What the task requires =>
Print nothing but the lines below starting at the line that holds "camera: 10 degrees left, 0 degrees up" and ending at the line that holds "(574, 166) = (433, 119): yellow", including both, each exactly as written.

Items from a dataset:
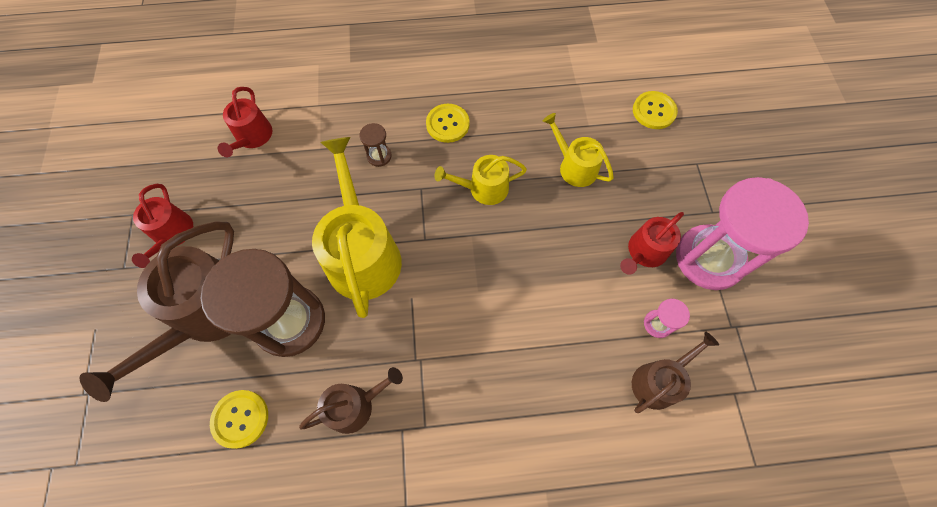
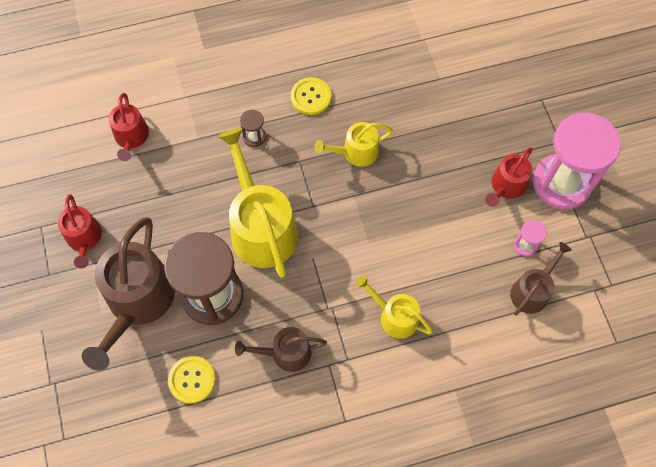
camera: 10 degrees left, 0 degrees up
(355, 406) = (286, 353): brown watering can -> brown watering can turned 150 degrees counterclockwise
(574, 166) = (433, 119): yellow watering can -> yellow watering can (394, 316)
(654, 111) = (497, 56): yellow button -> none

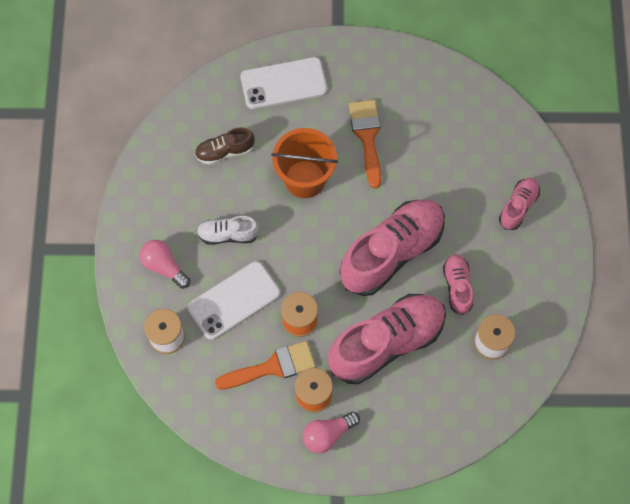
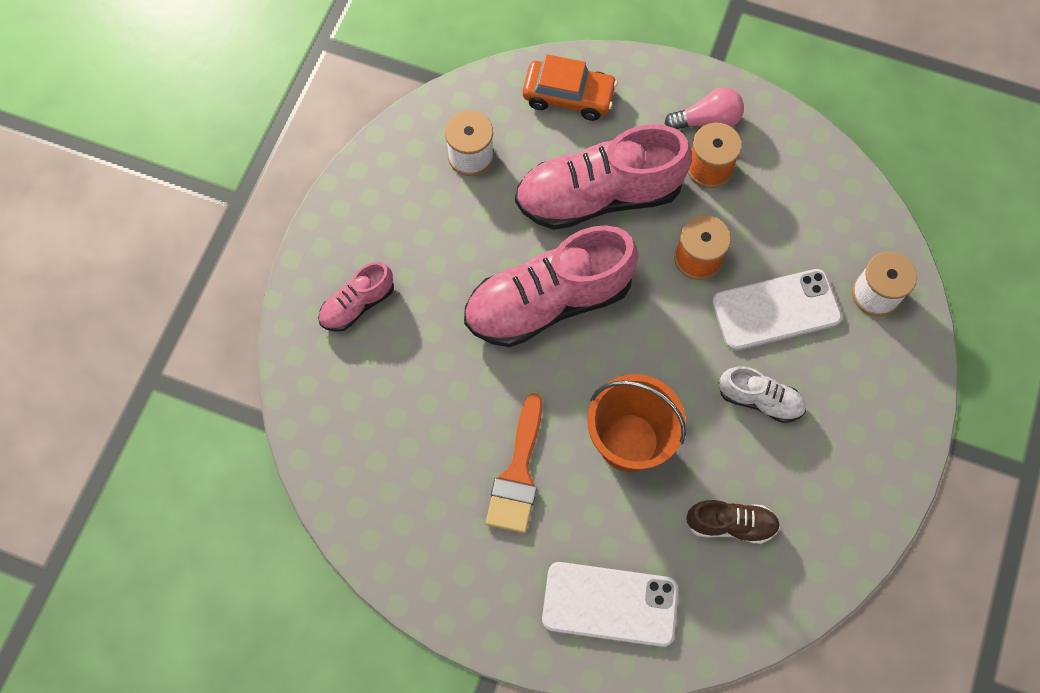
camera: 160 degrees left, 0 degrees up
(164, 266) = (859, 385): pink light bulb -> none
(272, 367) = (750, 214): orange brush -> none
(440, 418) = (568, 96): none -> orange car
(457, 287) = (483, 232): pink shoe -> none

* * *

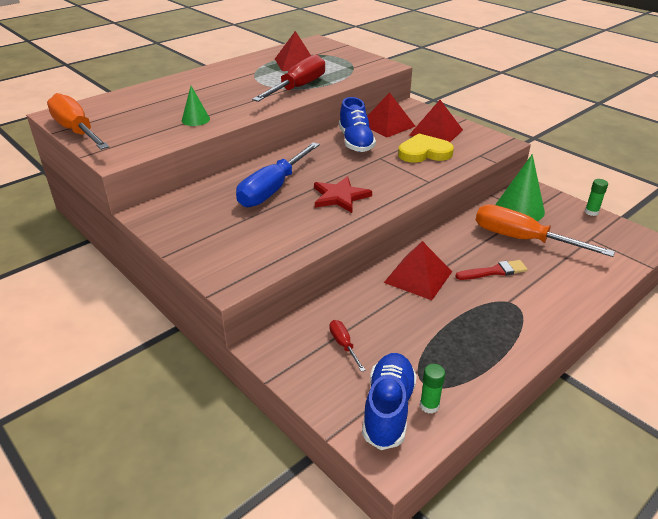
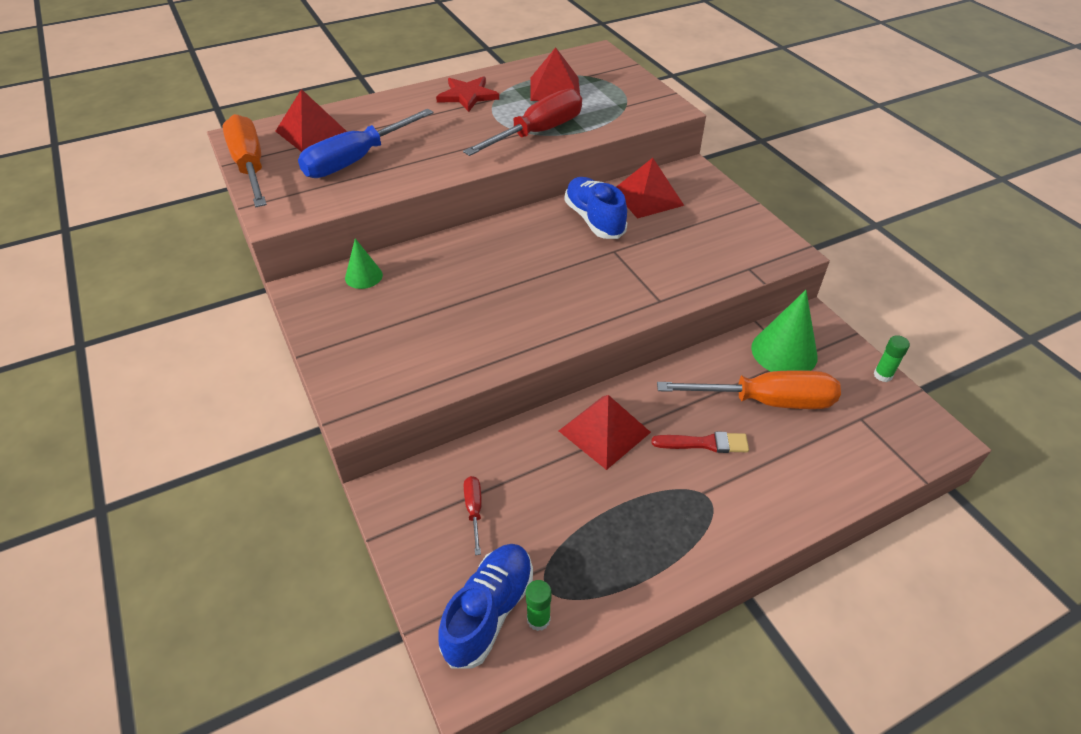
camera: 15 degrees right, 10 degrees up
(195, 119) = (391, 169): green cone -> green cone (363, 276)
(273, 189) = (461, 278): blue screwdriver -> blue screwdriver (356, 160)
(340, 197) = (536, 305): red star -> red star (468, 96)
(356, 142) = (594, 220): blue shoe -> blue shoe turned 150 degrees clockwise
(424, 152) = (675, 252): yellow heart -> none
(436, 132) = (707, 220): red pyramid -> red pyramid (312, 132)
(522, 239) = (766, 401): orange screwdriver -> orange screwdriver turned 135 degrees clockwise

Output of the exercise =>
camera: 10 degrees left, 0 degrees up
(355, 406) = (286, 353): brown watering can -> brown watering can turned 150 degrees counterclockwise
(574, 166) = (433, 119): yellow watering can -> yellow watering can (394, 316)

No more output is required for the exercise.